EXERCISE PROMPT
Begin the copy at the line that contains "black ring: 4 -> 8", end it at the last line of the entries below, keep every word exact, and include no pictures.

__________

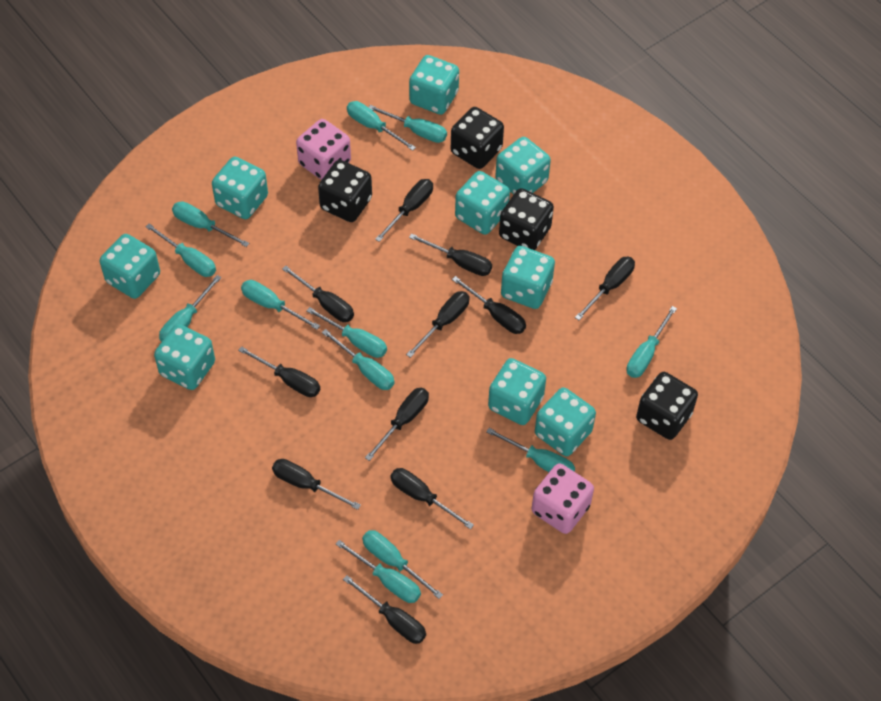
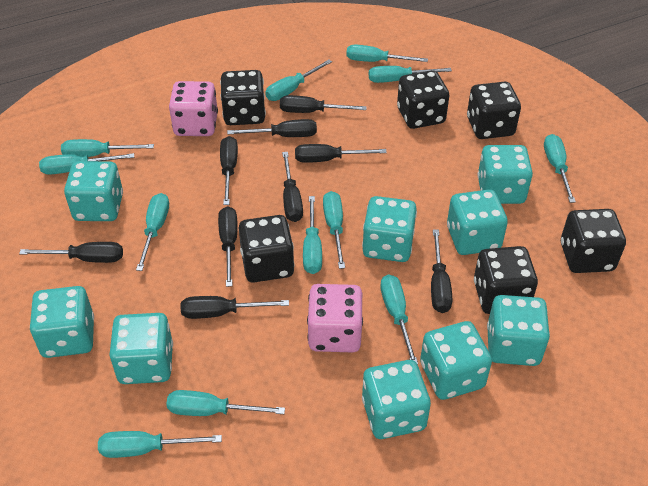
black dice: 4 -> 6
black screwdriver: 11 -> 9

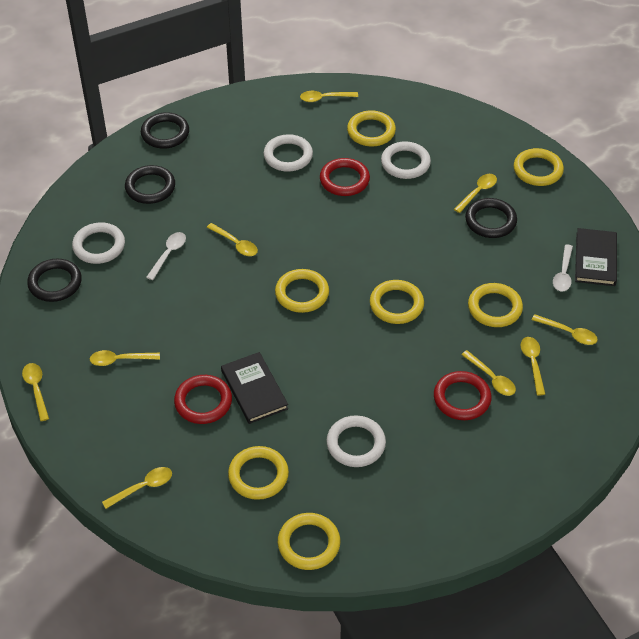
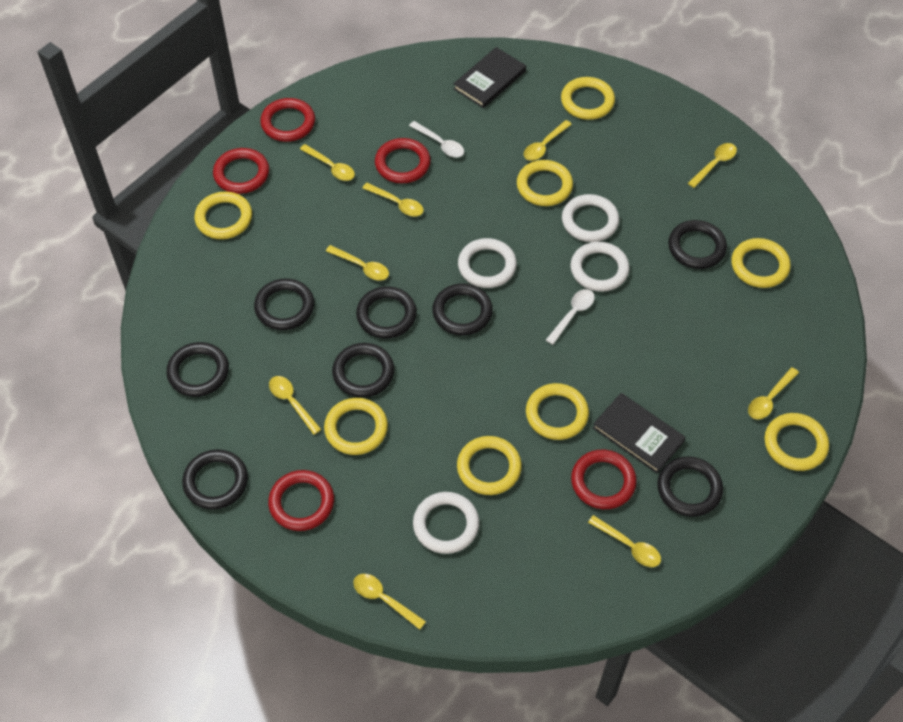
black ring: 4 -> 8
red ring: 3 -> 5
yellow ring: 7 -> 8

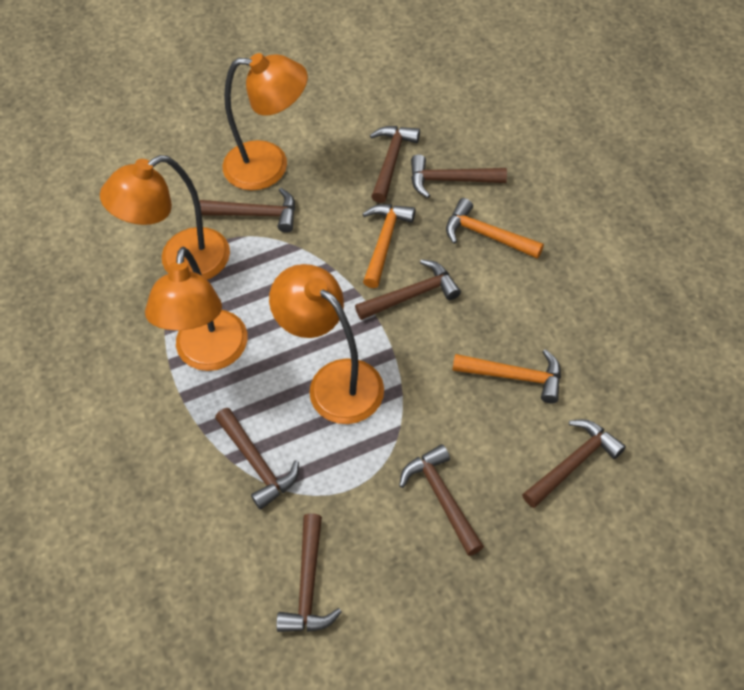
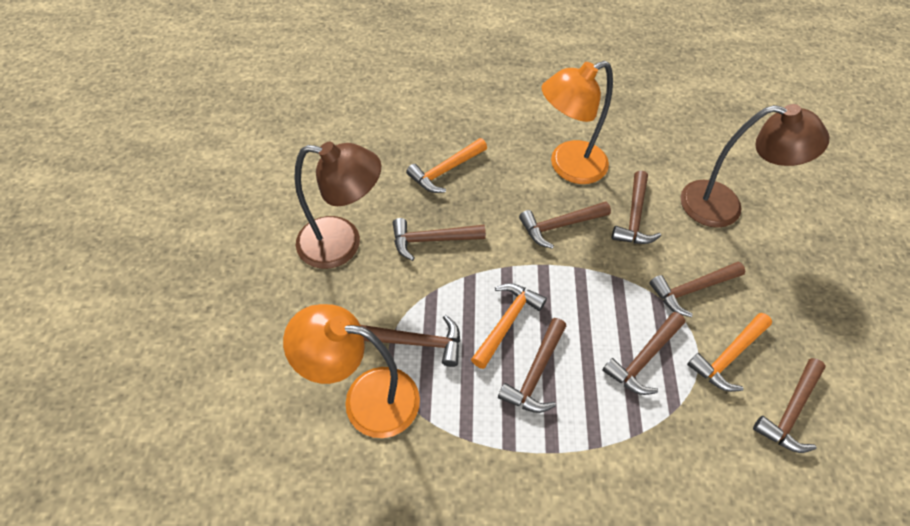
brown lamp: 0 -> 2
orange lamp: 4 -> 2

__________

EXERCISE SOLUTION
black ring: 4 -> 8
red ring: 3 -> 5
yellow ring: 7 -> 8

brown lamp: 0 -> 2
orange lamp: 4 -> 2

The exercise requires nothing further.